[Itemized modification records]
━━━━

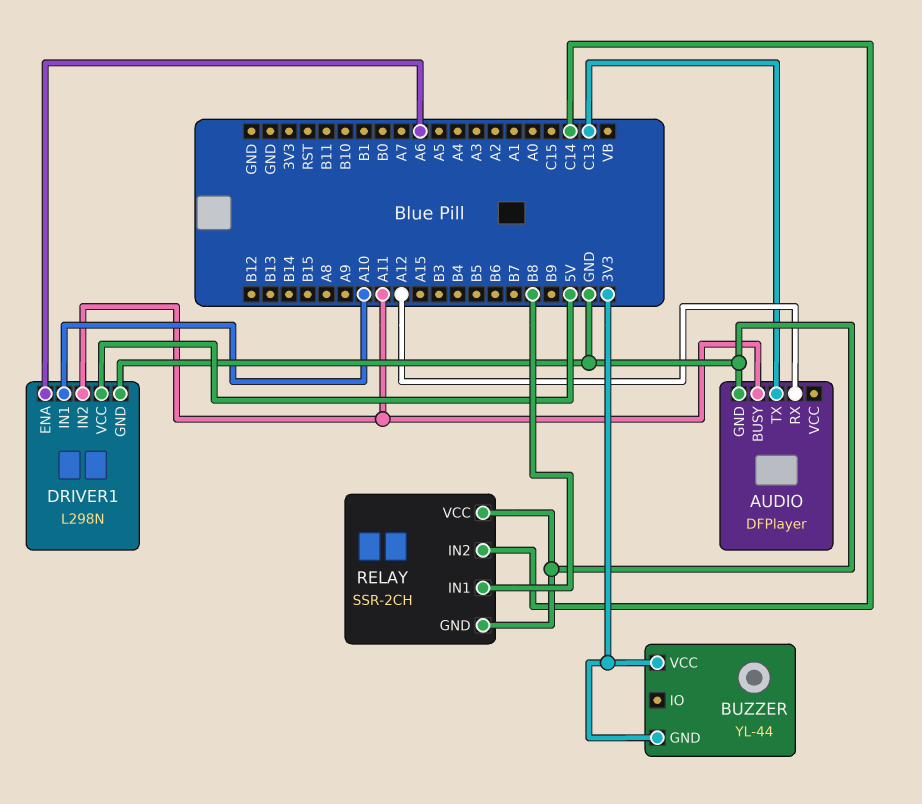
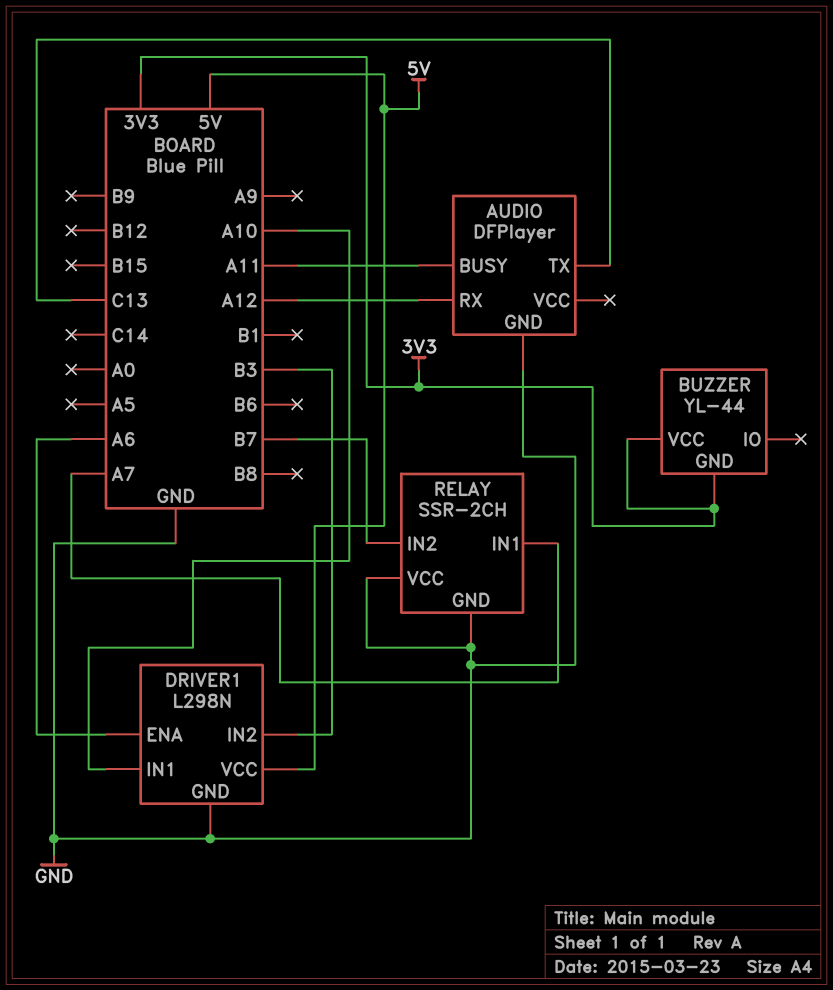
DRIVER1 pin IN2: A11 -> B3
RELAY pin IN1: B8 -> A7
RELAY pin IN2: C14 -> B7

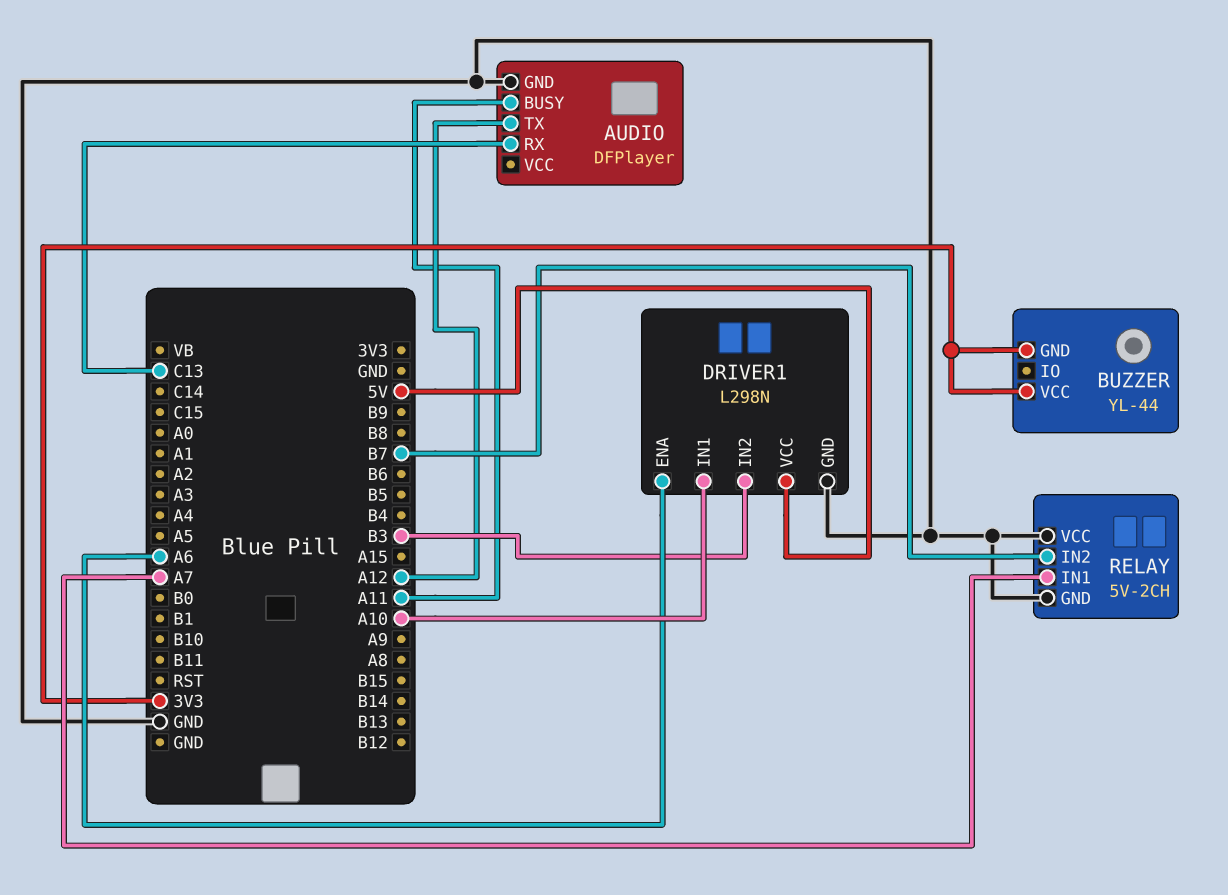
AUDIO pin RX: A12 -> C13
AUDIO pin TX: C13 -> A12
RELAY: SSR-2CH -> 5V-2CH

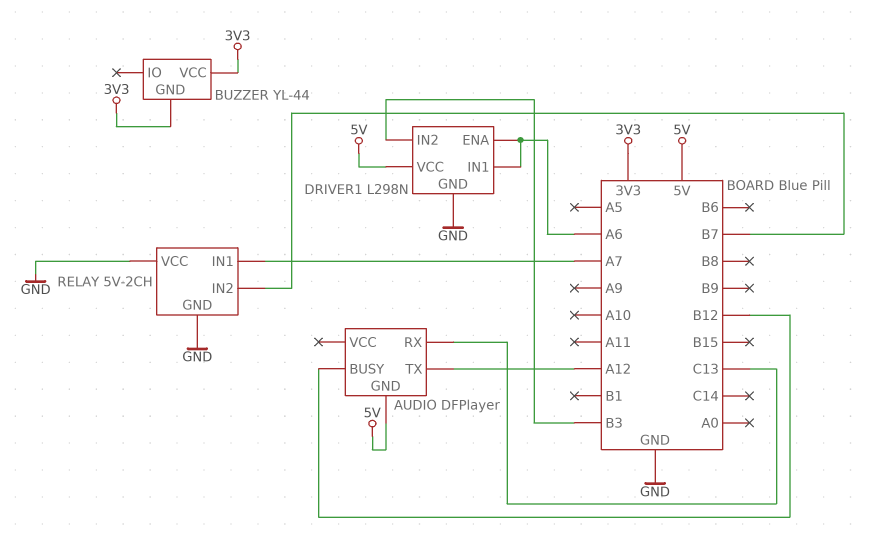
AUDIO pin BUSY: A11 -> B12
AUDIO pin GND: GND -> 5V
DRIVER1 pin IN1: A10 -> A6

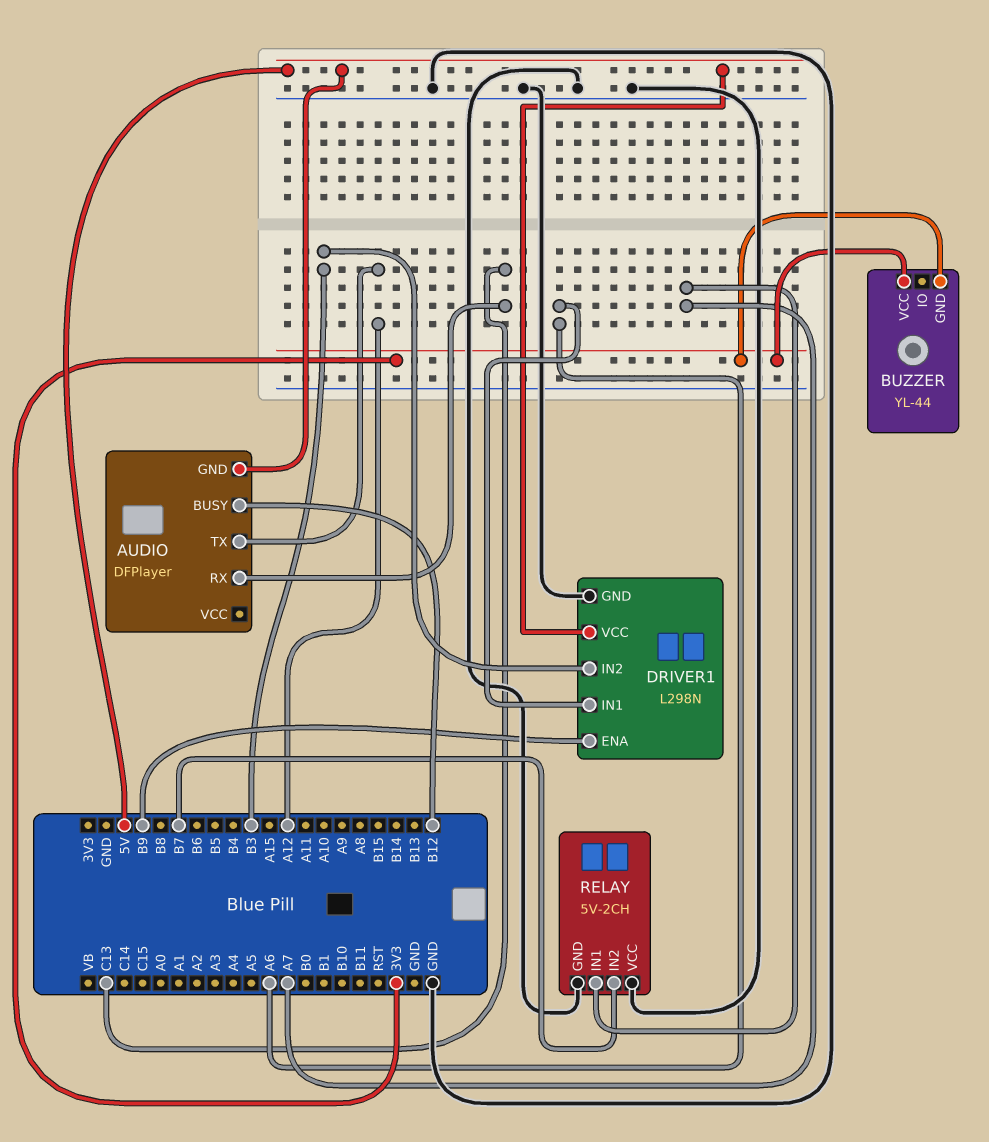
DRIVER1 pin ENA: A6 -> B9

━━━━

> Problem statement
Each entry is to be given again exactly as it stands, with its pictures removed.

> Result of the task
DRIVER1 pin IN2: A11 -> B3
RELAY pin IN1: B8 -> A7
RELAY pin IN2: C14 -> B7

AUDIO pin RX: A12 -> C13
AUDIO pin TX: C13 -> A12
RELAY: SSR-2CH -> 5V-2CH

AUDIO pin BUSY: A11 -> B12
AUDIO pin GND: GND -> 5V
DRIVER1 pin IN1: A10 -> A6

DRIVER1 pin ENA: A6 -> B9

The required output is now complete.